Within the listing below, the lines to output run from the one containing "camera: 20 degrees right, 15 degrees up" through the one containing "none -> red rolling pin [426,322,461,410]"; copy them exactly and nothing else.

─── Input ───

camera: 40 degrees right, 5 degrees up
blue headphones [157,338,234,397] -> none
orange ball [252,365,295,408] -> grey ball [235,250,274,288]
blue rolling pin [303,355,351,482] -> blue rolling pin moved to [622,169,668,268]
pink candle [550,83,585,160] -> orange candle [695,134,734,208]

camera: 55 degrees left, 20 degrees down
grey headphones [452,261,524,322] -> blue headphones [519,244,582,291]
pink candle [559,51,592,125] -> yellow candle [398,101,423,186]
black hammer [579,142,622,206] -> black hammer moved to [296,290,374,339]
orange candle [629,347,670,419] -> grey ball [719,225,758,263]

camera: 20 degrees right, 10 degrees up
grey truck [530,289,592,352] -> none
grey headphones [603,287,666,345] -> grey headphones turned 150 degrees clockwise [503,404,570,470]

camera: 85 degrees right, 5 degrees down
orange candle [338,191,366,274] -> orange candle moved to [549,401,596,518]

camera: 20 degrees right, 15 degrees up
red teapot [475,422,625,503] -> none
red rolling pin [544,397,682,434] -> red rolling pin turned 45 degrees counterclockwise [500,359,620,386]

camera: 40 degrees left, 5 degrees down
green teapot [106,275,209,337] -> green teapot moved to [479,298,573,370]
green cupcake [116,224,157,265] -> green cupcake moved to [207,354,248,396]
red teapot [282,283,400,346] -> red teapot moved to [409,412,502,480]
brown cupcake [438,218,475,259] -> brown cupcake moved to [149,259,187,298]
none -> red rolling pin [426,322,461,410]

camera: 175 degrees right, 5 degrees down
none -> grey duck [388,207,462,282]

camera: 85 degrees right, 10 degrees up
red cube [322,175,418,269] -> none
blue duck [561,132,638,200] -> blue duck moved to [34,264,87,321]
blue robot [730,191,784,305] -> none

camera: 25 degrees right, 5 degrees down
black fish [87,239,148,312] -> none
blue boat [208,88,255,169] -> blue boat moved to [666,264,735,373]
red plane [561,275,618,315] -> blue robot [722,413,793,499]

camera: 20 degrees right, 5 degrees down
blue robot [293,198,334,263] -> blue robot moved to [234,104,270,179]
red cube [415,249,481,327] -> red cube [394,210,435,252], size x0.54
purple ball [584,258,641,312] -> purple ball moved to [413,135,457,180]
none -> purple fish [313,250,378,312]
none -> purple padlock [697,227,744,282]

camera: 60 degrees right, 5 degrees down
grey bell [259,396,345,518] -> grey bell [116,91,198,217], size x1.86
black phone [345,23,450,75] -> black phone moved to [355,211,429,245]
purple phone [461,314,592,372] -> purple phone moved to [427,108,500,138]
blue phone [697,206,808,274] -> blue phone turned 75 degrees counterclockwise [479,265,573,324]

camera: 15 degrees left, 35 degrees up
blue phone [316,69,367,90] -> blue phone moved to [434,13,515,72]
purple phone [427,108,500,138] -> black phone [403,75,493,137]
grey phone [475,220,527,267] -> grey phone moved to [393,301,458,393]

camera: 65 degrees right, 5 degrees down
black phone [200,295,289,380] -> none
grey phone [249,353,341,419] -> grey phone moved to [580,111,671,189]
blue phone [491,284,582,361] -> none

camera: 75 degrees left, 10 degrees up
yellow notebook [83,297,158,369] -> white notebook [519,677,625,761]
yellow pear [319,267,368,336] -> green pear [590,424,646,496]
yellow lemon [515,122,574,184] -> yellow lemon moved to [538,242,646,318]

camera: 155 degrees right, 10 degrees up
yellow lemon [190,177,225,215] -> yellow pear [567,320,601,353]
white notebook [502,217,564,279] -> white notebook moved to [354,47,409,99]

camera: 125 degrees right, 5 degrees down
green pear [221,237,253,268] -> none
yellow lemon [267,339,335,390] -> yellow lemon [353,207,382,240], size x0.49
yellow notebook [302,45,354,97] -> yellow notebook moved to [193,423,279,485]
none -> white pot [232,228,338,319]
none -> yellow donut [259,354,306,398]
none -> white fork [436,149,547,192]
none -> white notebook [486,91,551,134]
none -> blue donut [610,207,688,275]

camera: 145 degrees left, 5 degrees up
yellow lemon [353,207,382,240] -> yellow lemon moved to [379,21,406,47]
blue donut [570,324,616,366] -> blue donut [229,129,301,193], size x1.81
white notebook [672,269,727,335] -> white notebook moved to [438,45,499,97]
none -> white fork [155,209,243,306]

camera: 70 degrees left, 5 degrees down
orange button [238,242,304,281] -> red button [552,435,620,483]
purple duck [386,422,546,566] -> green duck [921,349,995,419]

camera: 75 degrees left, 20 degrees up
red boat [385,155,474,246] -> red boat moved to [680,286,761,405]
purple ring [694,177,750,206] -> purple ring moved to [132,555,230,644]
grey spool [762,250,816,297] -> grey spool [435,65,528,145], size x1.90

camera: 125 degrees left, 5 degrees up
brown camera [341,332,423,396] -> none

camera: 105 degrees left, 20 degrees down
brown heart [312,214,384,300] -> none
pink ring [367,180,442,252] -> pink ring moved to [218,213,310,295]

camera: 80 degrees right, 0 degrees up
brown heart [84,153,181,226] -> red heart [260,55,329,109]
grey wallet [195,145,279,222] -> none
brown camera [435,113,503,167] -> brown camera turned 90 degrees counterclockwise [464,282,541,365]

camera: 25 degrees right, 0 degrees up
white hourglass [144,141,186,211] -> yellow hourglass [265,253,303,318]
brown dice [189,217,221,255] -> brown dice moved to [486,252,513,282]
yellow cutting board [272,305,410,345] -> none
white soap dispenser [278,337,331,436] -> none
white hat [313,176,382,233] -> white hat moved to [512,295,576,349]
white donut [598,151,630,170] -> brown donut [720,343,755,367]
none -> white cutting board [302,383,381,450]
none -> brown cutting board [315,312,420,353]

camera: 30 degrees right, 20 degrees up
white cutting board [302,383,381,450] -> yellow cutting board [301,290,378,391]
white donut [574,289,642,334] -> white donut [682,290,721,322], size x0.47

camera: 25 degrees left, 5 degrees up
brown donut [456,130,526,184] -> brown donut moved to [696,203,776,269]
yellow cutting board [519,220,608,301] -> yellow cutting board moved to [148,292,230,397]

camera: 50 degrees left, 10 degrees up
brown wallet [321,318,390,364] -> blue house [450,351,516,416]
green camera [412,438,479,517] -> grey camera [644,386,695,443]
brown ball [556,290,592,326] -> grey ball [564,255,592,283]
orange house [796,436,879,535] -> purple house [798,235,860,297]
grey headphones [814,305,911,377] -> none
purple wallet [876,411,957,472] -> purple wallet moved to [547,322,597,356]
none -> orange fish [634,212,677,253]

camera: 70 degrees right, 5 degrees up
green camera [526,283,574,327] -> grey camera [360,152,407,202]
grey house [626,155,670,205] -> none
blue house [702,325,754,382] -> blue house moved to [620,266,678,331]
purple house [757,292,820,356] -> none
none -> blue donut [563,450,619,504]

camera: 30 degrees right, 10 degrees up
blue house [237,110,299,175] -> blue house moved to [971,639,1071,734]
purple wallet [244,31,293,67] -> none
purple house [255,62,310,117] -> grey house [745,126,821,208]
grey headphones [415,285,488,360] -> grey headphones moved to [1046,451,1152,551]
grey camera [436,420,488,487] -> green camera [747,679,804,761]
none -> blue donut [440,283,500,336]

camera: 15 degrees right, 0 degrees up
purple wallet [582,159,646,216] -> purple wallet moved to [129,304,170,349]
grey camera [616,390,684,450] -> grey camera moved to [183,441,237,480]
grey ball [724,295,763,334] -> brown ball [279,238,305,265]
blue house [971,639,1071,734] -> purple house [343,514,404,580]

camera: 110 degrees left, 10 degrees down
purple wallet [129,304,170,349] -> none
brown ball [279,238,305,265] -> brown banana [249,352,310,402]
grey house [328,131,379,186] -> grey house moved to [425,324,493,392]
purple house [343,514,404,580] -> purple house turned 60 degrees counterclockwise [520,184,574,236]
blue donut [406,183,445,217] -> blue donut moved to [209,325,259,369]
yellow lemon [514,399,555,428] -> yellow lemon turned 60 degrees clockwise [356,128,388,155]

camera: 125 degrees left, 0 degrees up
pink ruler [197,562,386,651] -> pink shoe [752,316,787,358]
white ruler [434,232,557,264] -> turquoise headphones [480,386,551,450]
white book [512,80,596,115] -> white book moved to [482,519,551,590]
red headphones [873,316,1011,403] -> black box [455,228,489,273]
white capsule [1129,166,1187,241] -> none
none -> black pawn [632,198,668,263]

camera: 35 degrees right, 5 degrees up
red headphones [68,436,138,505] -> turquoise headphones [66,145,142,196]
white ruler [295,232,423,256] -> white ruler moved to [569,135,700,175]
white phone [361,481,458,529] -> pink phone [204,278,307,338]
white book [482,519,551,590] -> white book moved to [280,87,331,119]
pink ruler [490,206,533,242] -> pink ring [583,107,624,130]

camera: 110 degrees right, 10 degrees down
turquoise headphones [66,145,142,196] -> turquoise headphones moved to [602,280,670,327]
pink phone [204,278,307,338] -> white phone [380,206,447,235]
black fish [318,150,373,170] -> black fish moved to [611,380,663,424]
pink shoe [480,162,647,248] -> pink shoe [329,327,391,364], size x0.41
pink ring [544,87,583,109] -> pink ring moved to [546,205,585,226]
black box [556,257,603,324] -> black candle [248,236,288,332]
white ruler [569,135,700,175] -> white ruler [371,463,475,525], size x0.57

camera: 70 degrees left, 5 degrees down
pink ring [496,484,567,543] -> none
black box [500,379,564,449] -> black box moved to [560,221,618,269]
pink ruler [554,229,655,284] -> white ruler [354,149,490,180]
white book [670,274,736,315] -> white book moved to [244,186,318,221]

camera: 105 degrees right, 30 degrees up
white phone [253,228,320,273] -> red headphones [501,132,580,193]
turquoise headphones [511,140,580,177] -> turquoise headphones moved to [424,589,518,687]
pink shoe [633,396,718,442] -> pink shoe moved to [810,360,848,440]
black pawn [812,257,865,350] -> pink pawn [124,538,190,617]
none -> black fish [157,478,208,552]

───

* **Solution**
camera: 20 degrees right, 15 degrees up
red teapot [475,422,625,503] -> none
red rolling pin [544,397,682,434] -> red rolling pin turned 45 degrees counterclockwise [500,359,620,386]

camera: 40 degrees left, 5 degrees down
green teapot [106,275,209,337] -> green teapot moved to [479,298,573,370]
green cupcake [116,224,157,265] -> green cupcake moved to [207,354,248,396]
red teapot [282,283,400,346] -> red teapot moved to [409,412,502,480]
brown cupcake [438,218,475,259] -> brown cupcake moved to [149,259,187,298]
none -> red rolling pin [426,322,461,410]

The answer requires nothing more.